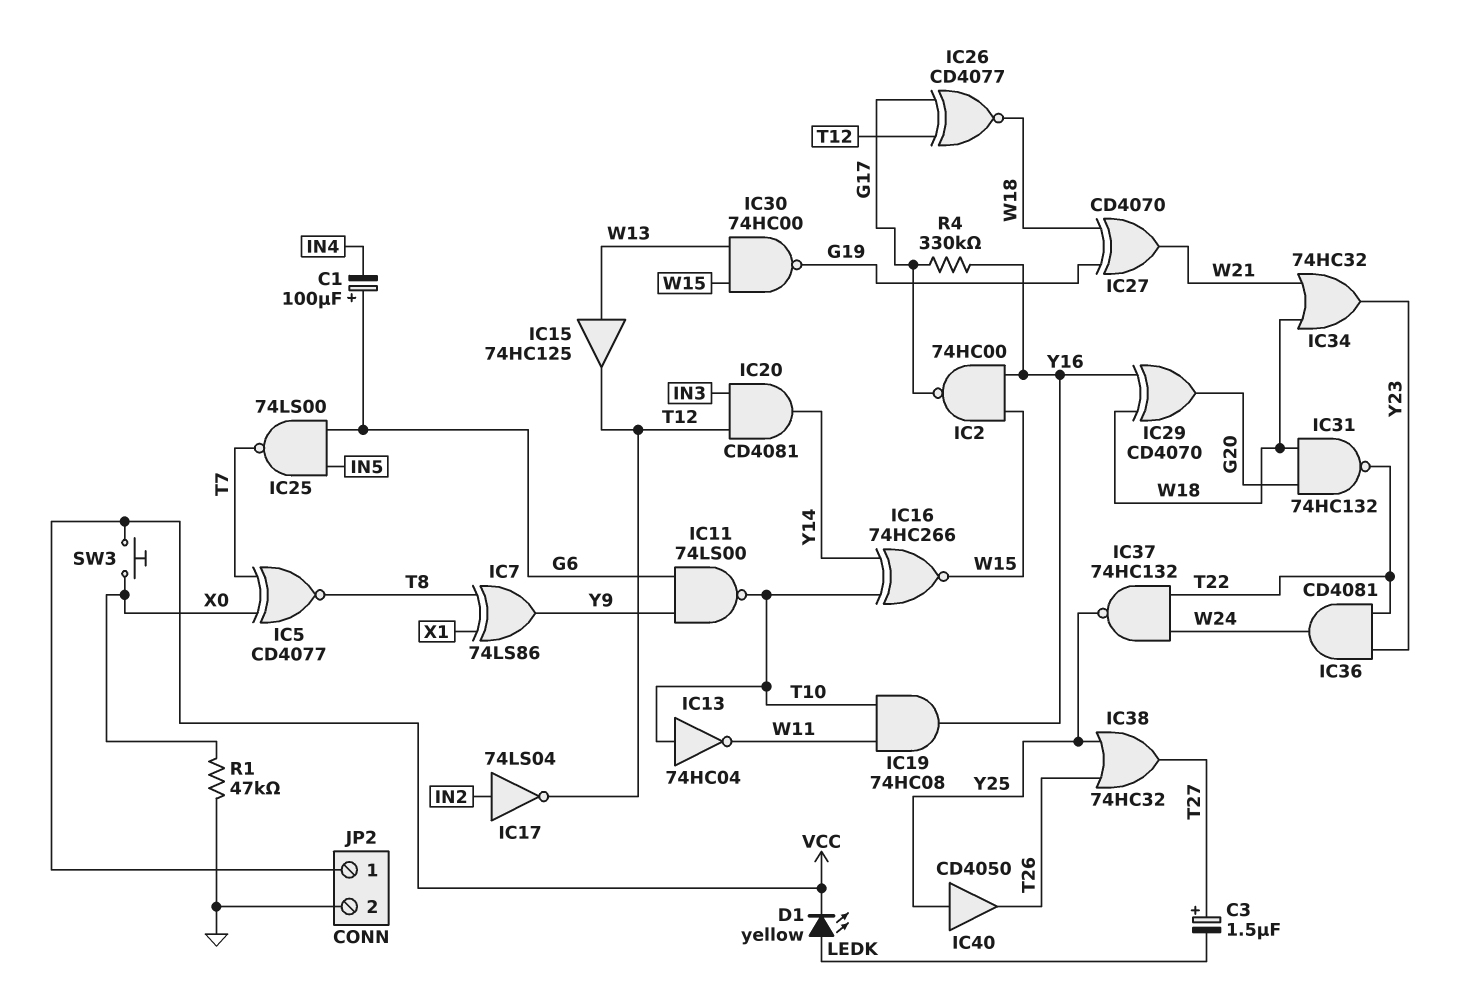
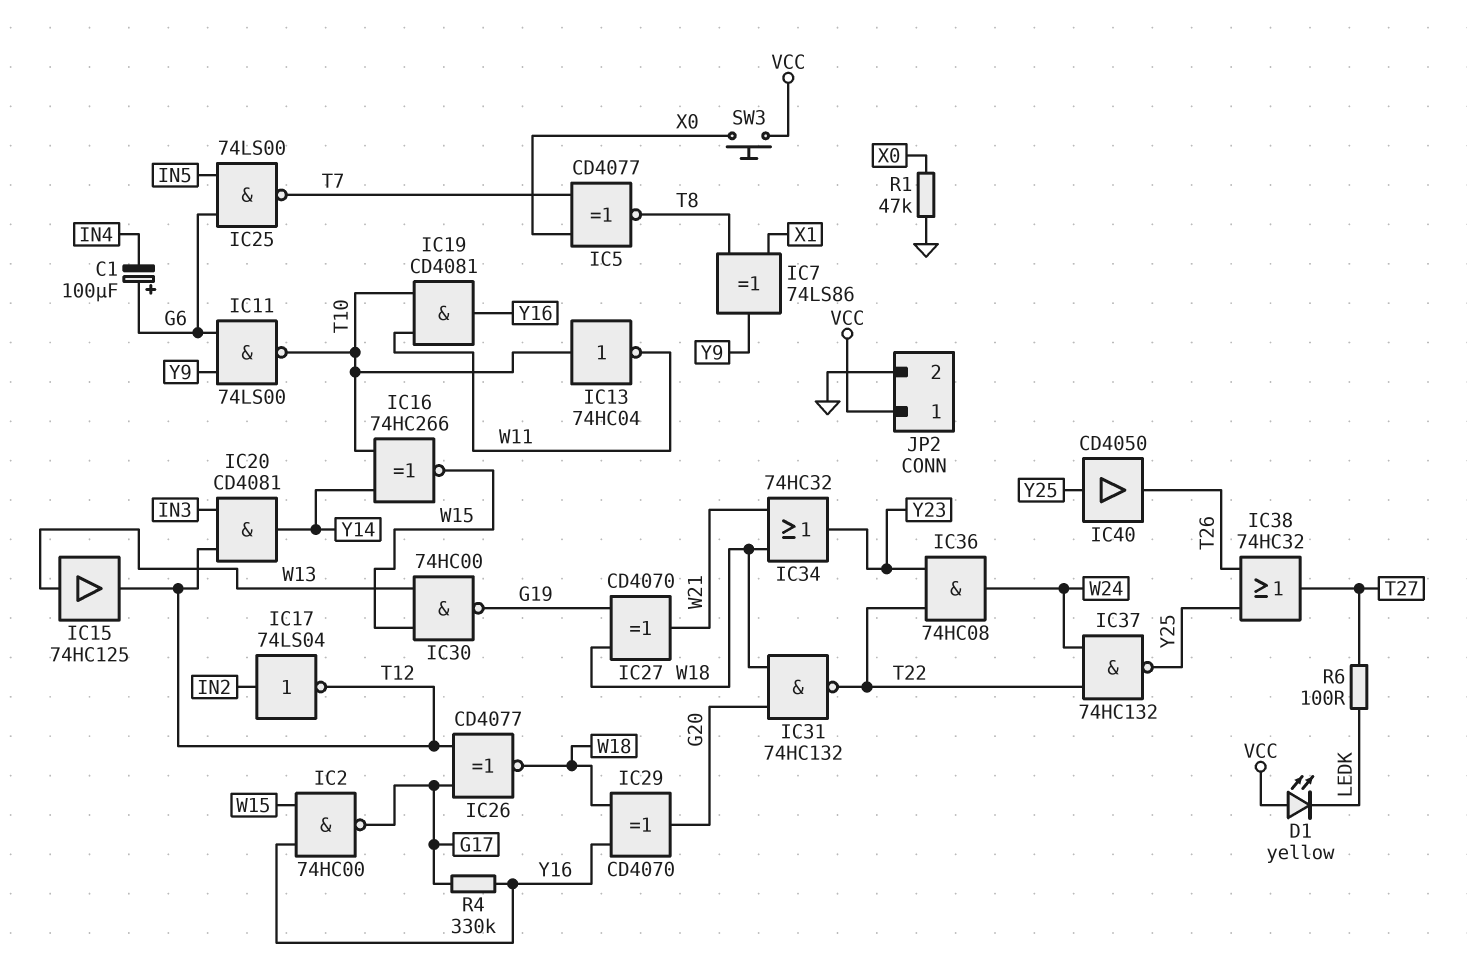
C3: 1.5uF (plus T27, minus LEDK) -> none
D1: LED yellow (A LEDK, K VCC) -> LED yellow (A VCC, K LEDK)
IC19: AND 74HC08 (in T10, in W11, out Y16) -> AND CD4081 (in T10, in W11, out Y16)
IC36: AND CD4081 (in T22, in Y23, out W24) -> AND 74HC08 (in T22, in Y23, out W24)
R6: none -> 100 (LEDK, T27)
###
Try it —
Write out the entries above word for word. Do not include the pictures.

Finished exercise —
C3: 1.5uF (plus T27, minus LEDK) -> none
D1: LED yellow (A LEDK, K VCC) -> LED yellow (A VCC, K LEDK)
IC19: AND 74HC08 (in T10, in W11, out Y16) -> AND CD4081 (in T10, in W11, out Y16)
IC36: AND CD4081 (in T22, in Y23, out W24) -> AND 74HC08 (in T22, in Y23, out W24)
R6: none -> 100 (LEDK, T27)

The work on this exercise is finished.